Object correspondence data

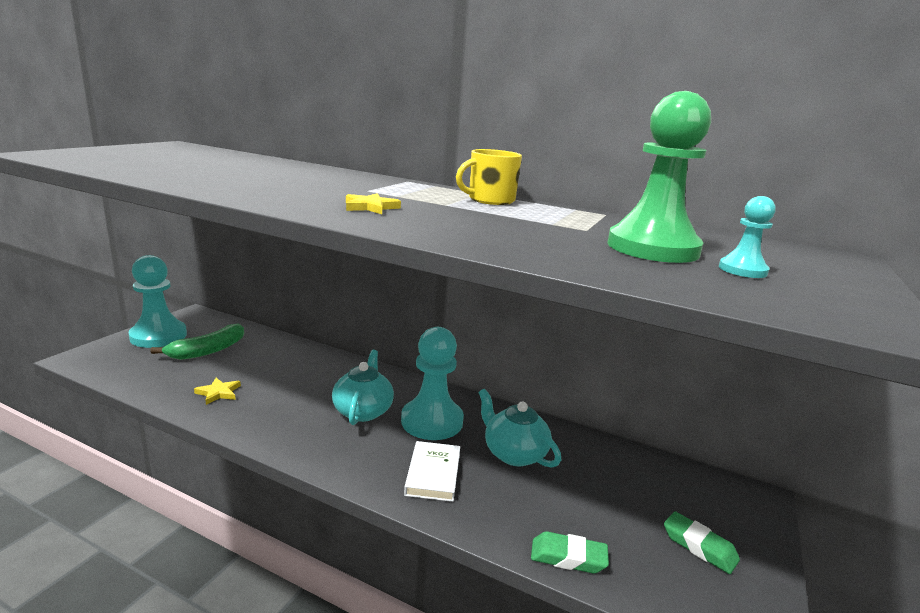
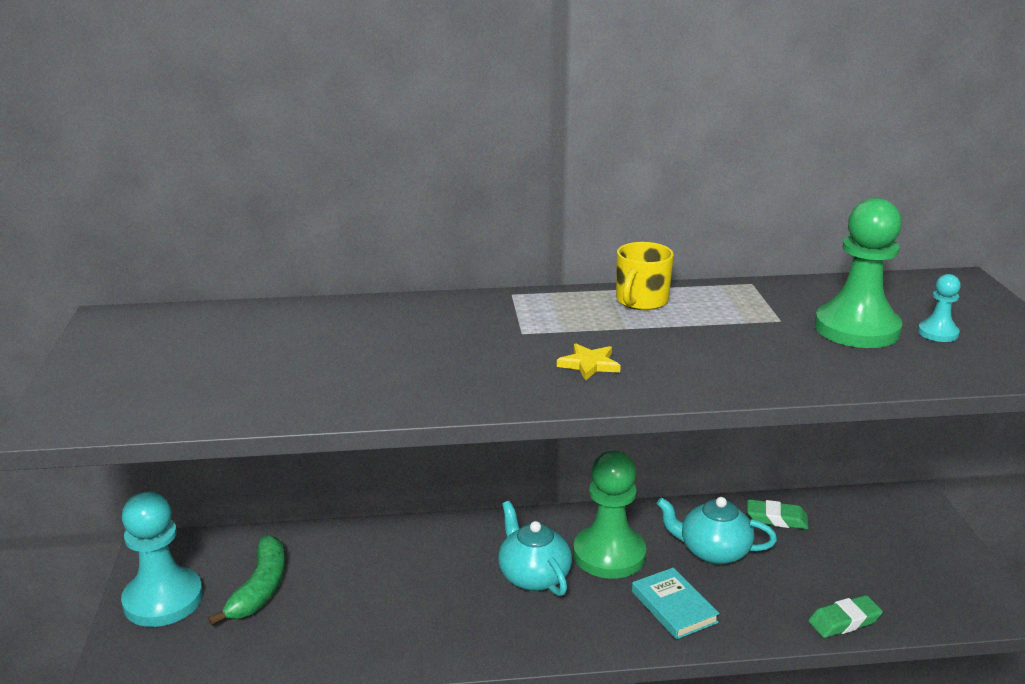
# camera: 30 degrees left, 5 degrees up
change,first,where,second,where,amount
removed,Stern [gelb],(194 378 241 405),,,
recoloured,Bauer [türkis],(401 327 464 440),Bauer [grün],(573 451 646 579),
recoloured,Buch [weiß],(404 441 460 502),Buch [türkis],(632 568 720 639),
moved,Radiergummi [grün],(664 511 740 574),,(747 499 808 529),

DESCRIPTION OF THE TASK
Copy each line of the data that contains the word "recoloured".

TASK RESPONSE
recoloured,Bauer [türkis],(401 327 464 440),Bauer [grün],(573 451 646 579),
recoloured,Buch [weiß],(404 441 460 502),Buch [türkis],(632 568 720 639),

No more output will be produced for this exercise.